---------- Material for this exercise ----------

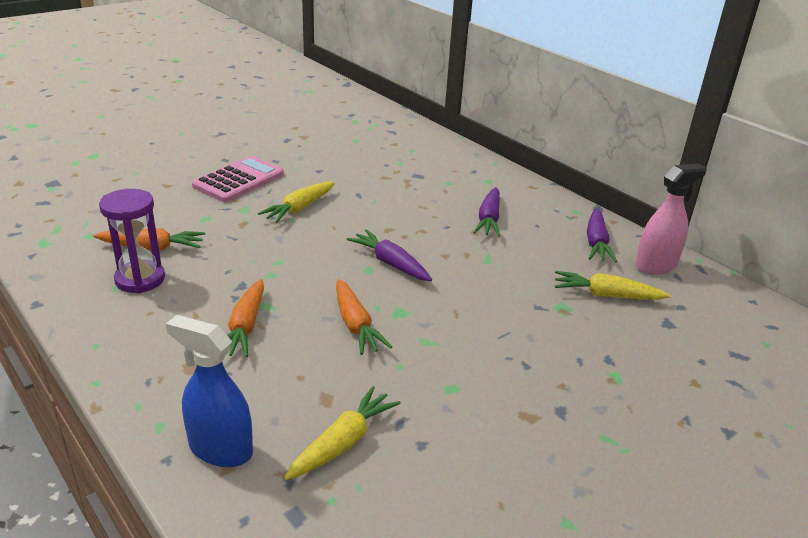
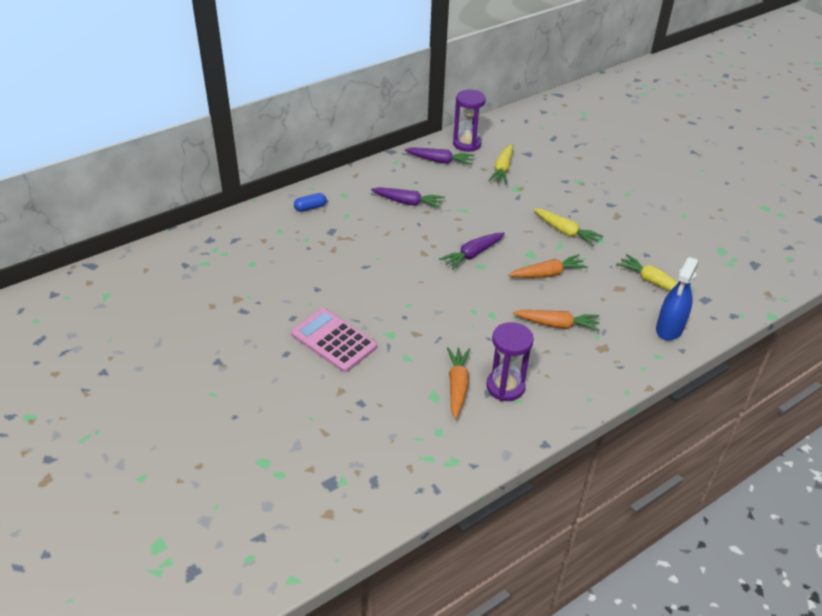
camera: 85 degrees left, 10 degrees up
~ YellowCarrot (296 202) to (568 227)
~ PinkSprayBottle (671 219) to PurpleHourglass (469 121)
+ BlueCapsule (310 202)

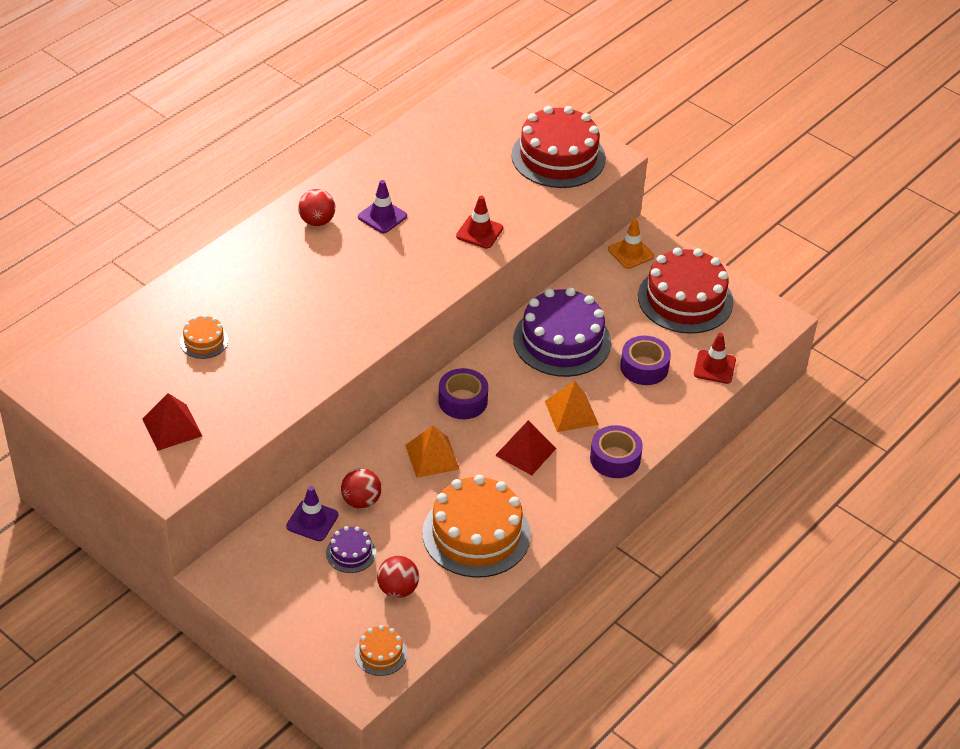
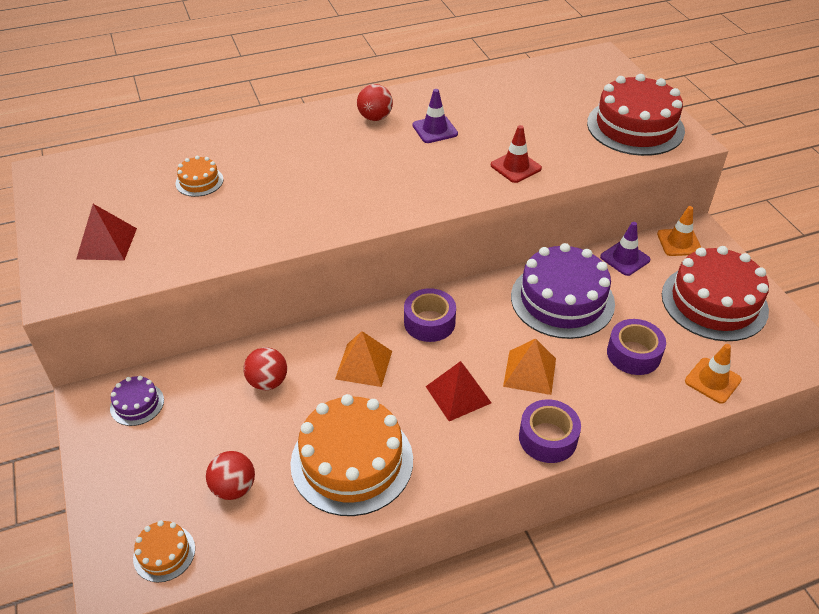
camera: 30 degrees right, 0 degrees up
~ PurpleTrafficCone (312 513) to (625 249)
~ PurpleCake (351 549) to (137 401)
~ RedTrafficCone (715 358) to OrangeTrafficCone (713 374)

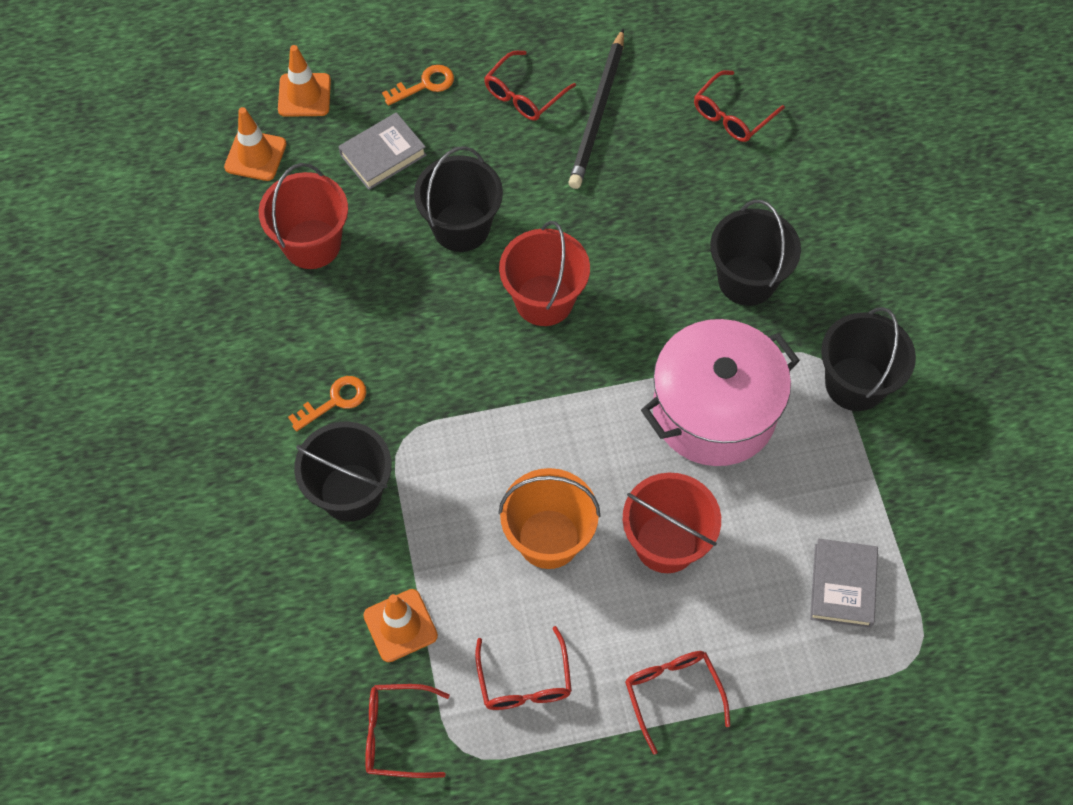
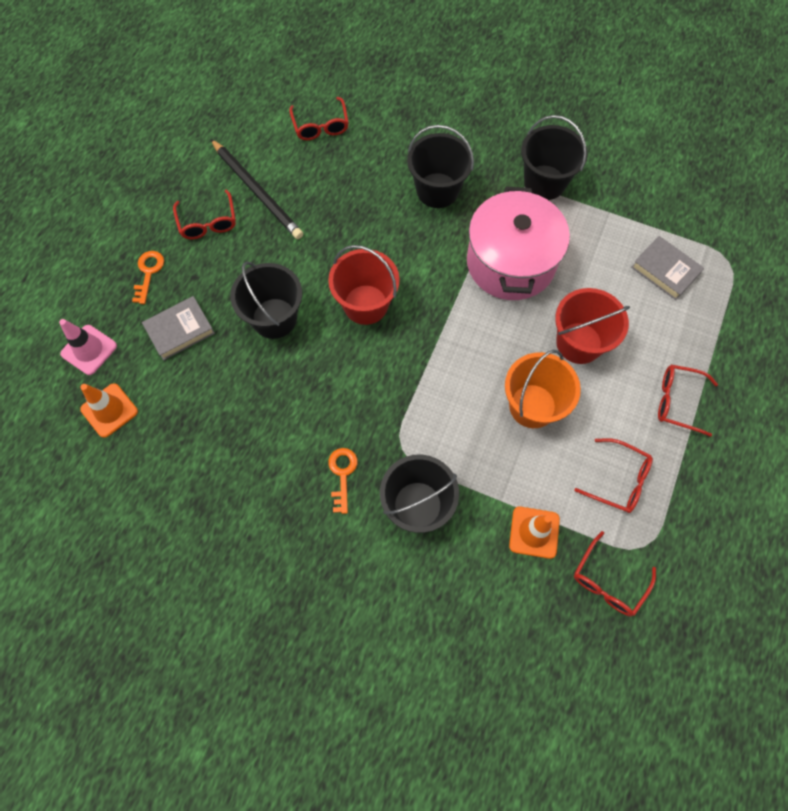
camera: 55 degrees left, 5 degrees up
- RedBucket (303 216)
~ OrangeTrafficCone (304 81) to PinkTrafficCone (88 347)
~ GreyBook (382 151) = (178 328) 60 degrees clockwise

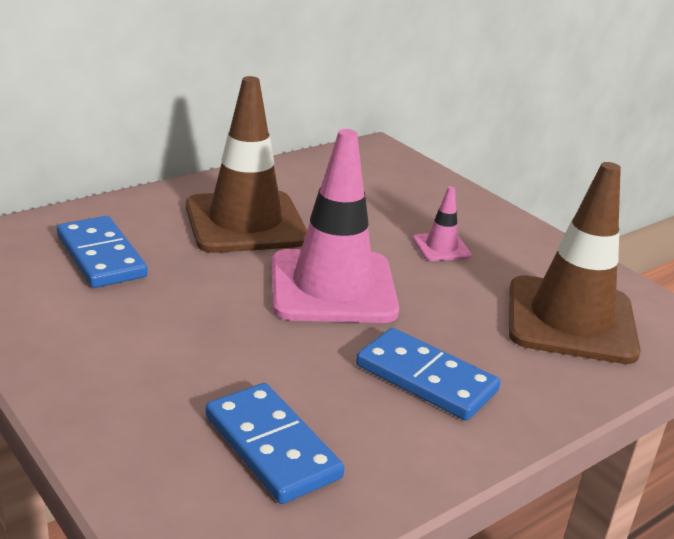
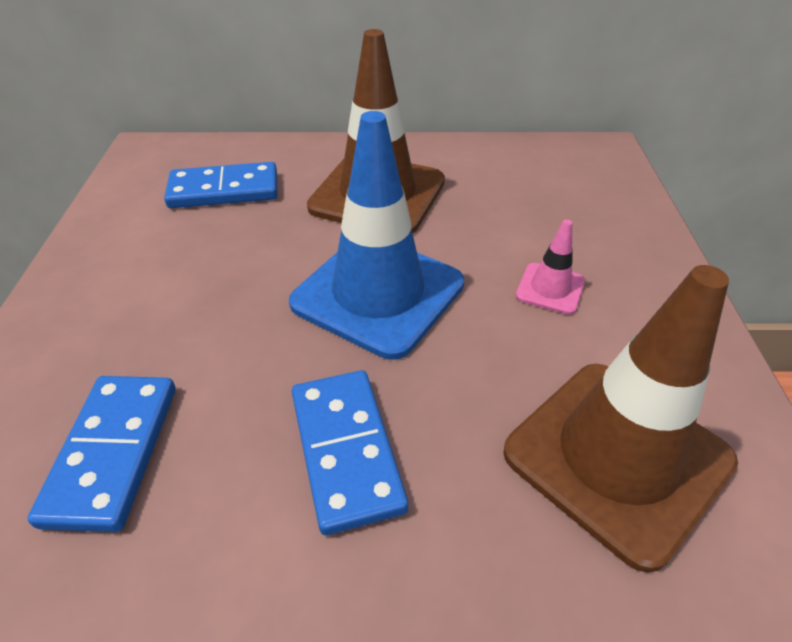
camera: 40 degrees right, 15 degrees up
~ BlueDomino (102 252) = (220 185) 75 degrees clockwise
~ PinkTrafficCone (335 226) to BlueTrafficCone (376 235)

----------

→ Work order
Take the lines from the start of the material to the line with "OrangeTrafficCone (713 374)", both included, and transcribe them exactly without the pictures.

→ Result of this task
camera: 85 degrees left, 10 degrees up
~ YellowCarrot (296 202) to (568 227)
~ PinkSprayBottle (671 219) to PurpleHourglass (469 121)
+ BlueCapsule (310 202)

camera: 30 degrees right, 0 degrees up
~ PurpleTrafficCone (312 513) to (625 249)
~ PurpleCake (351 549) to (137 401)
~ RedTrafficCone (715 358) to OrangeTrafficCone (713 374)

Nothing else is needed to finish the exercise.